◆ **WORK INSTRUCTION**: Write exactly, with no line omitted or added, the span beginning at the line that holds "green shoe [111,349,158,411]" and ending at the last line of the records.

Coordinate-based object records
*-*-*
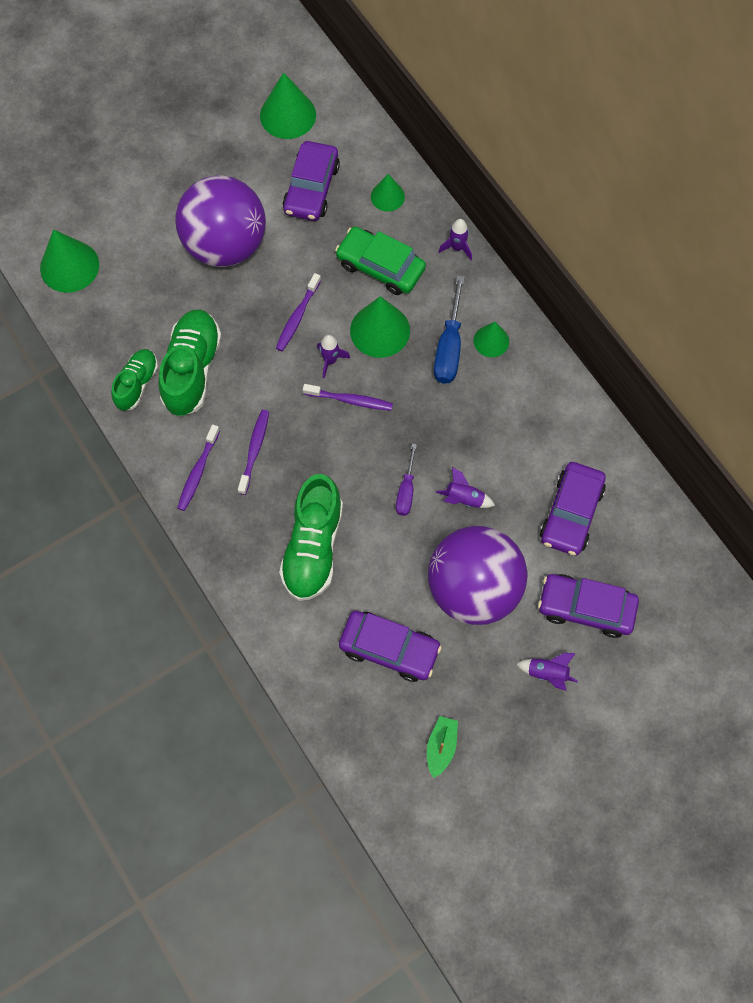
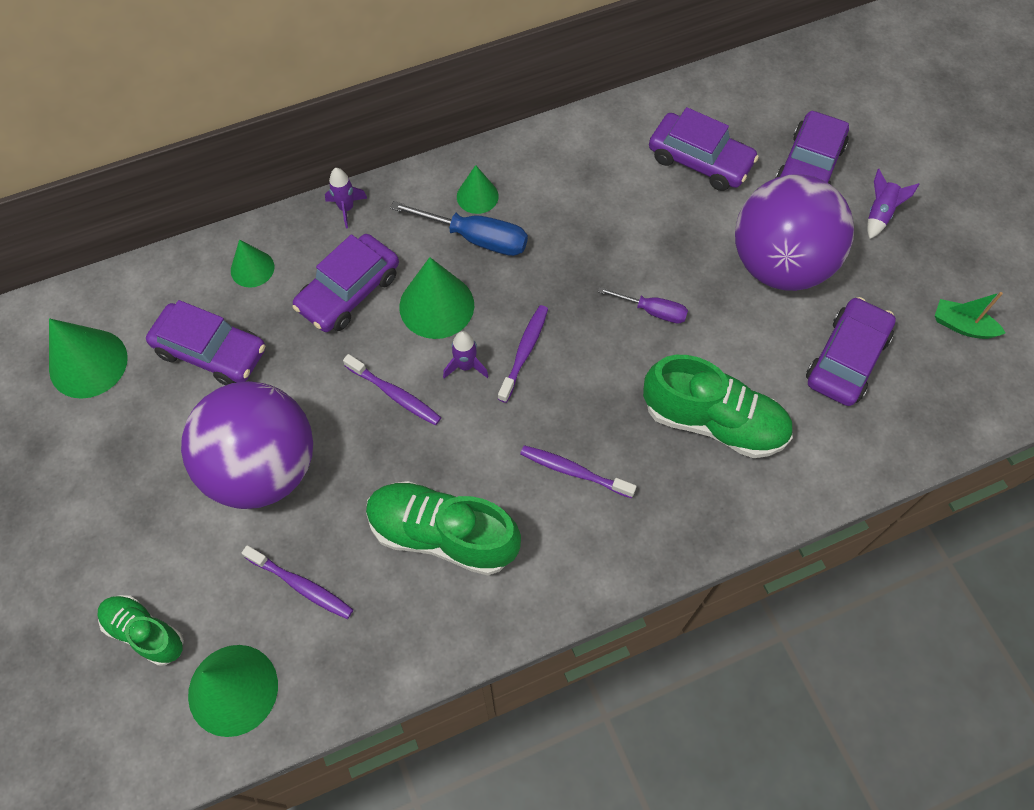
camera: 80 degrees left, 5 degrees down
green shoe [111,349,158,411] -> green shoe moved to [98,595,184,666]
purple toothbrush [177,424,220,511] -> purple toothbrush moved to [242,545,353,619]
green car [335,227,426,295] -> purple car [292,234,399,332]
purple rocket [436,467,495,508] -> none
*-*-*
◆ **WRITTEN ANSWER**:
green shoe [111,349,158,411] -> green shoe moved to [98,595,184,666]
purple toothbrush [177,424,220,511] -> purple toothbrush moved to [242,545,353,619]
green car [335,227,426,295] -> purple car [292,234,399,332]
purple rocket [436,467,495,508] -> none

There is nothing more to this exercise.